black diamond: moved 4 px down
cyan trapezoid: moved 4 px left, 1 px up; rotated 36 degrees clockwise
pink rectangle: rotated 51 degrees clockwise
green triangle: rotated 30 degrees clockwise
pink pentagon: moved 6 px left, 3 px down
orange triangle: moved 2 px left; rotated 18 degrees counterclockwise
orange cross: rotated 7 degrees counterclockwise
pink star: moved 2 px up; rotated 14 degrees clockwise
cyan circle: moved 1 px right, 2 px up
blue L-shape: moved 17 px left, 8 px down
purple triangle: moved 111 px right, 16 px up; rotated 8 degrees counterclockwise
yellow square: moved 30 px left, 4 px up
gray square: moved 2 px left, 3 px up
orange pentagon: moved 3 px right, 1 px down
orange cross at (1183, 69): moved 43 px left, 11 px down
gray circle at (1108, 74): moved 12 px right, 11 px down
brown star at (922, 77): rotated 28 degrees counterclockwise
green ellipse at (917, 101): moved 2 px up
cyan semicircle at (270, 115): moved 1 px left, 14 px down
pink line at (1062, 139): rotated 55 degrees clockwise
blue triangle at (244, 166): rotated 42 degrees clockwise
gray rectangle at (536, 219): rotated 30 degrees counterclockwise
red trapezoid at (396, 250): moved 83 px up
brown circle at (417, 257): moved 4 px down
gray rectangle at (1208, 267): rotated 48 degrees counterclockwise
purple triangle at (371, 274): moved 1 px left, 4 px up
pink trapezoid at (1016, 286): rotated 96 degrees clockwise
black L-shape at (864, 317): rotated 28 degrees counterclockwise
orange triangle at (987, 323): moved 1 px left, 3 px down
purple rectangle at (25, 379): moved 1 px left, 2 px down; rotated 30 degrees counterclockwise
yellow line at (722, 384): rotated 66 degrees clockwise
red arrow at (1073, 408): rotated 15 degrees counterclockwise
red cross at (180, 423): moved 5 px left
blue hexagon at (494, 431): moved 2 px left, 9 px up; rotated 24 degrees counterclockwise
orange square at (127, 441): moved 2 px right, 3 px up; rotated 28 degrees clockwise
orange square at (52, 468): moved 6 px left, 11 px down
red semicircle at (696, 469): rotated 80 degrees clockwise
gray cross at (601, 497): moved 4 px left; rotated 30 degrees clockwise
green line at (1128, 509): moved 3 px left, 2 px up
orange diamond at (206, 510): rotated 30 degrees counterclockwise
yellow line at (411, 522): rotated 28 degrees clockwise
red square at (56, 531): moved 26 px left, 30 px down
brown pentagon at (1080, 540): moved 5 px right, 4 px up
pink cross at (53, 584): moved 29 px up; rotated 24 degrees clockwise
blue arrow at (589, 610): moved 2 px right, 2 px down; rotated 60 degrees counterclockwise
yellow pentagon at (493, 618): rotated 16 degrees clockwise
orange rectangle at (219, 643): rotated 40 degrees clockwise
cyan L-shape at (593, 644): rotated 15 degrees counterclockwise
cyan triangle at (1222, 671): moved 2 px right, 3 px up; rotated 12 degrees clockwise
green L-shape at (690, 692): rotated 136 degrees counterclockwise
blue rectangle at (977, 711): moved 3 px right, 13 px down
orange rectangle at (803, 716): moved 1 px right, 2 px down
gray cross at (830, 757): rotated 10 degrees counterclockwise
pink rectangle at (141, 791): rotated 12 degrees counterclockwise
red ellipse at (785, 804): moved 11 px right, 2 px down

**PROBLEM STATEMENT:** Set down again, unchanged, the lines of the listing starting with its first line and going on through the line that contains "blue triangle at", with both of those lines included.

**FINISHED ANSWER:**
black diamond: moved 4 px down
cyan trapezoid: moved 4 px left, 1 px up; rotated 36 degrees clockwise
pink rectangle: rotated 51 degrees clockwise
green triangle: rotated 30 degrees clockwise
pink pentagon: moved 6 px left, 3 px down
orange triangle: moved 2 px left; rotated 18 degrees counterclockwise
orange cross: rotated 7 degrees counterclockwise
pink star: moved 2 px up; rotated 14 degrees clockwise
cyan circle: moved 1 px right, 2 px up
blue L-shape: moved 17 px left, 8 px down
purple triangle: moved 111 px right, 16 px up; rotated 8 degrees counterclockwise
yellow square: moved 30 px left, 4 px up
gray square: moved 2 px left, 3 px up
orange pentagon: moved 3 px right, 1 px down
orange cross at (1183, 69): moved 43 px left, 11 px down
gray circle at (1108, 74): moved 12 px right, 11 px down
brown star at (922, 77): rotated 28 degrees counterclockwise
green ellipse at (917, 101): moved 2 px up
cyan semicircle at (270, 115): moved 1 px left, 14 px down
pink line at (1062, 139): rotated 55 degrees clockwise
blue triangle at (244, 166): rotated 42 degrees clockwise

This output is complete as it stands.